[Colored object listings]
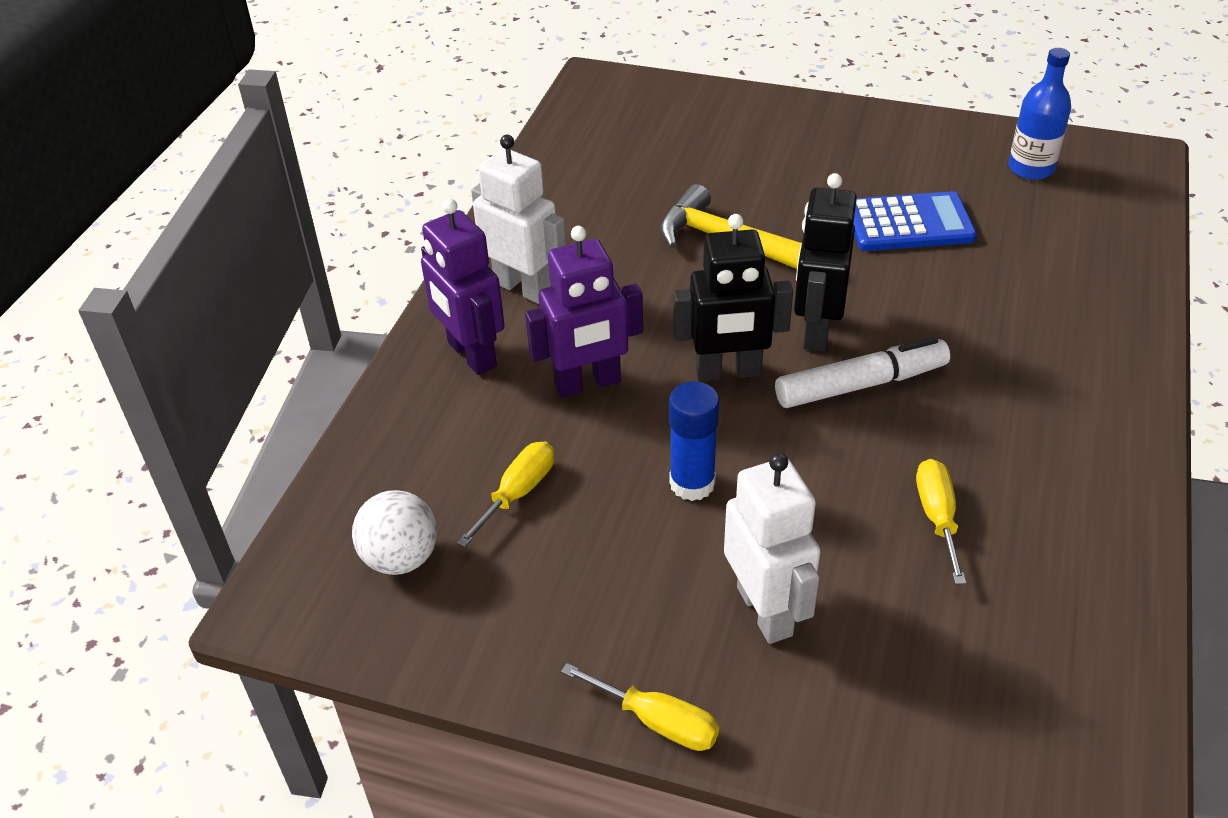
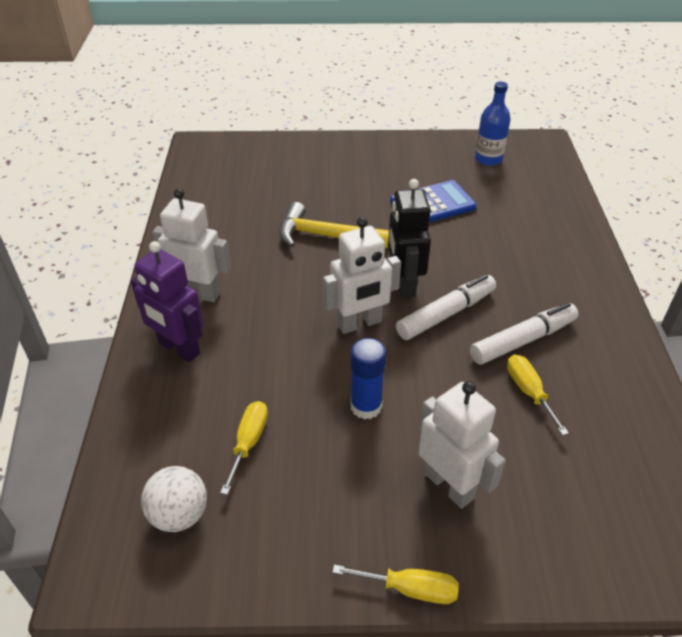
camera: 20 degrees left, 0 degrees up
(588, 384) = (269, 351): purple robot -> none
(728, 372) = (359, 323): black robot -> white robot
(961, 445) = (522, 340): none -> white marker

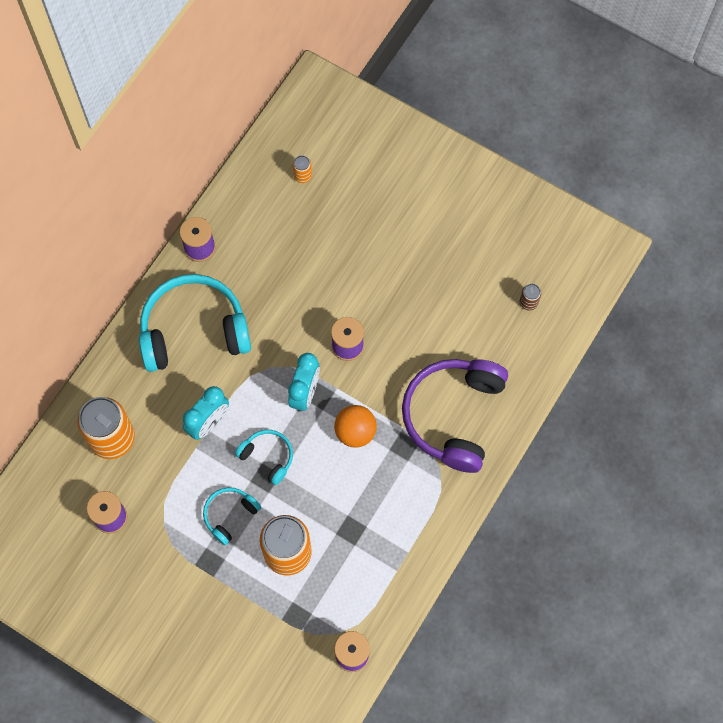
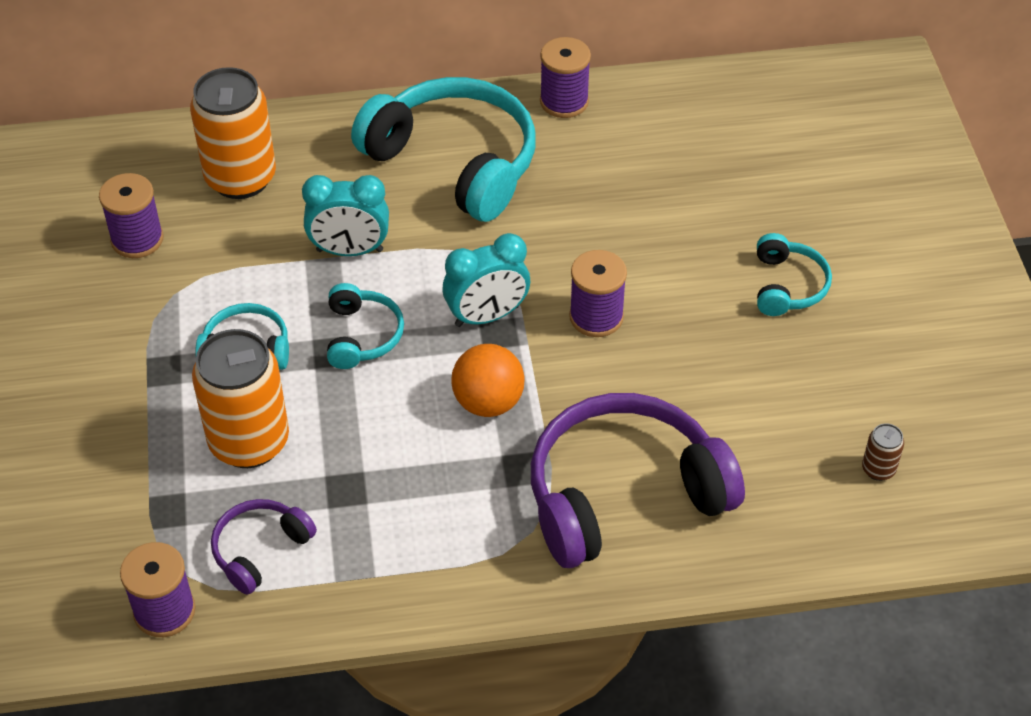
camera: 50 degrees right, 20 degrees down
(302, 176) = (764, 131): orange can -> none
(353, 591) = (260, 550): none -> purple headphones
(402, 250) = (787, 286): none -> turquoise headphones

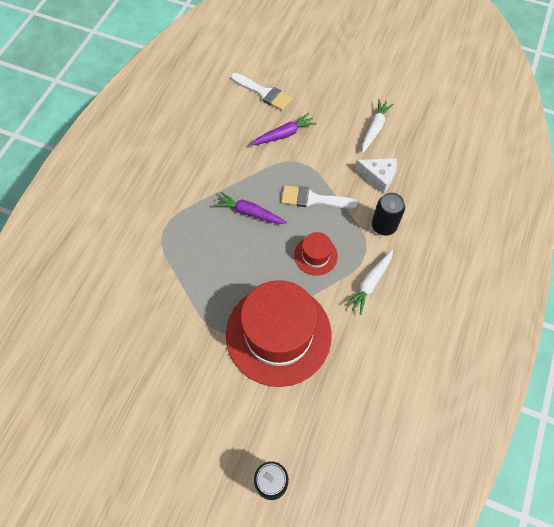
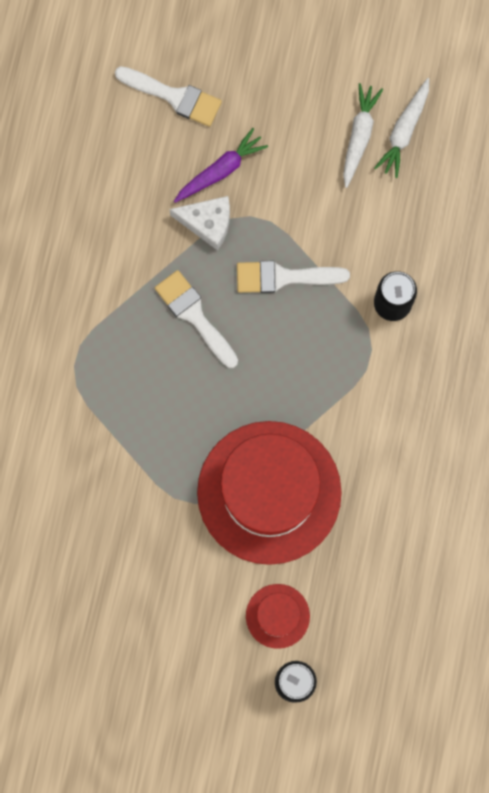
camera: 10 degrees left, 15 degrees up
(250, 212) = (194, 315): purple carrot -> white brush
(315, 255) = (301, 368): red hat -> red hat (277, 616)
(370, 283) = (383, 397): white carrot -> white carrot (404, 131)
(378, 176) = (375, 221): white cheese -> white cheese (207, 223)

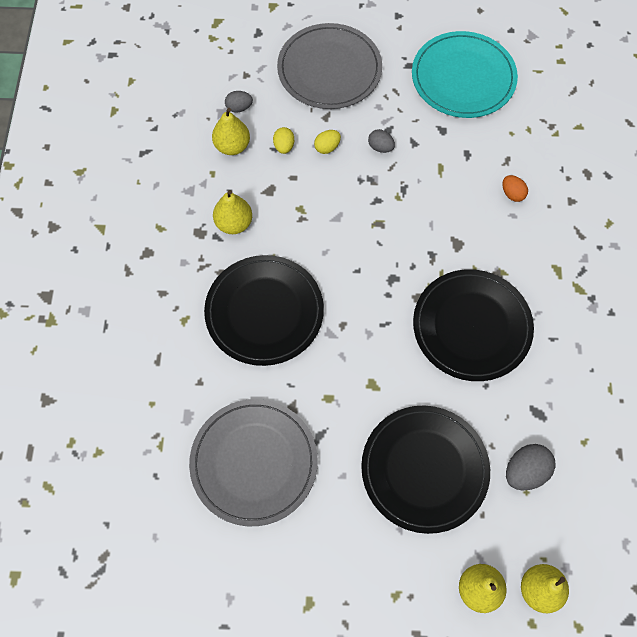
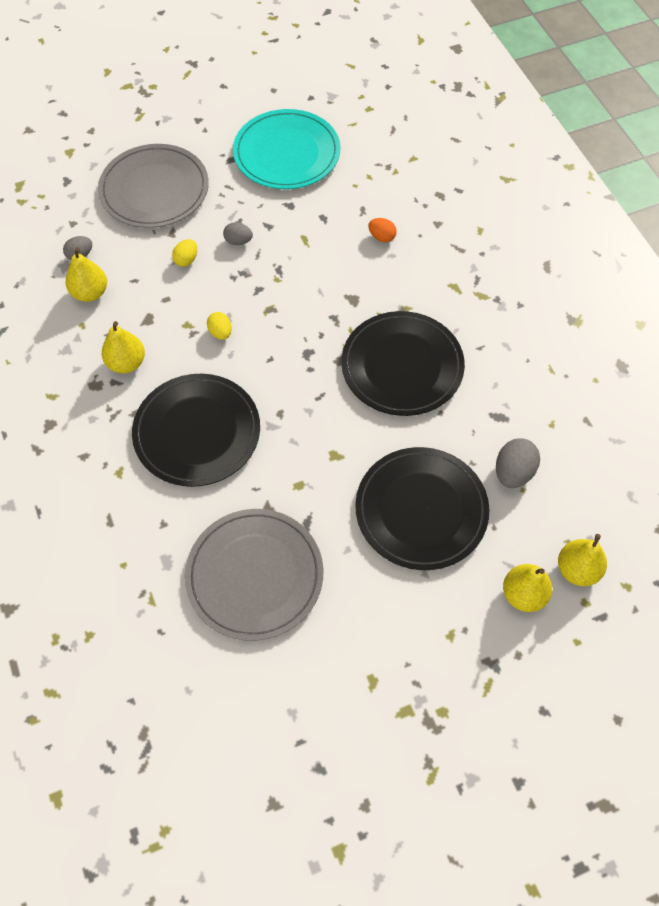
camera: 25 degrees left, 5 degrees down
(284, 146) = (143, 274): yellow egg -> yellow egg (220, 332)

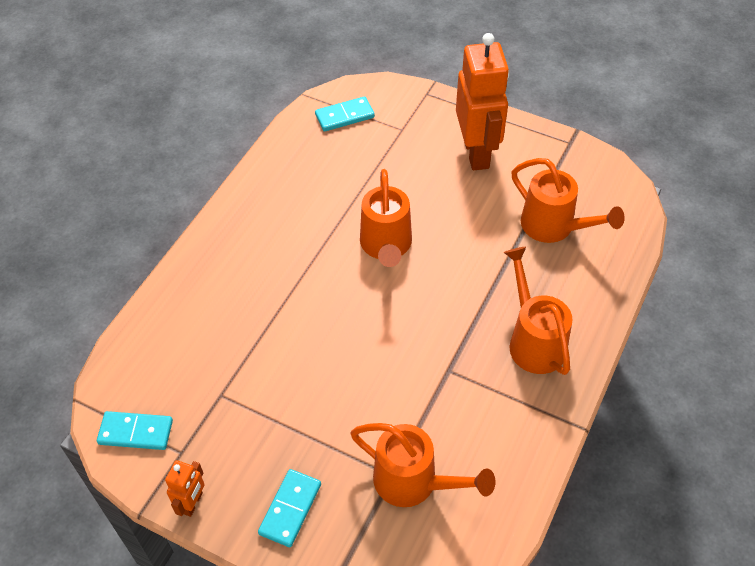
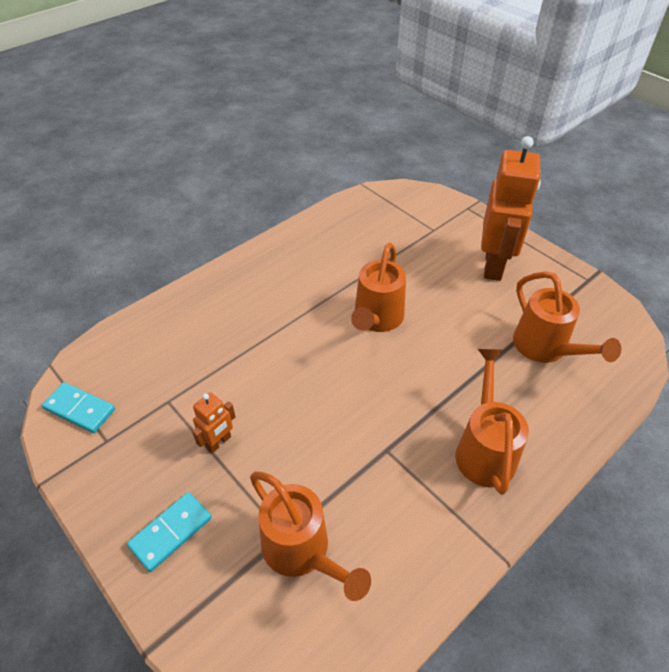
camera: 20 degrees right, 5 degrees down
(193, 503) = (89, 492): orange robot -> orange robot (219, 442)
(344, 116) = (388, 208): turquoise domino -> none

Exercise brief: For each line in the records that contains the word "degrees", make a copy.

Your solution:
camera: 20 degrees left, 0 degrees up
camera: 50 degrees right, 20 degrees down
camera: 10 degrees left, 15 degrees up
camera: 25 degrees left, 5 degrees down
camera: 20 degrees right, 5 degrees down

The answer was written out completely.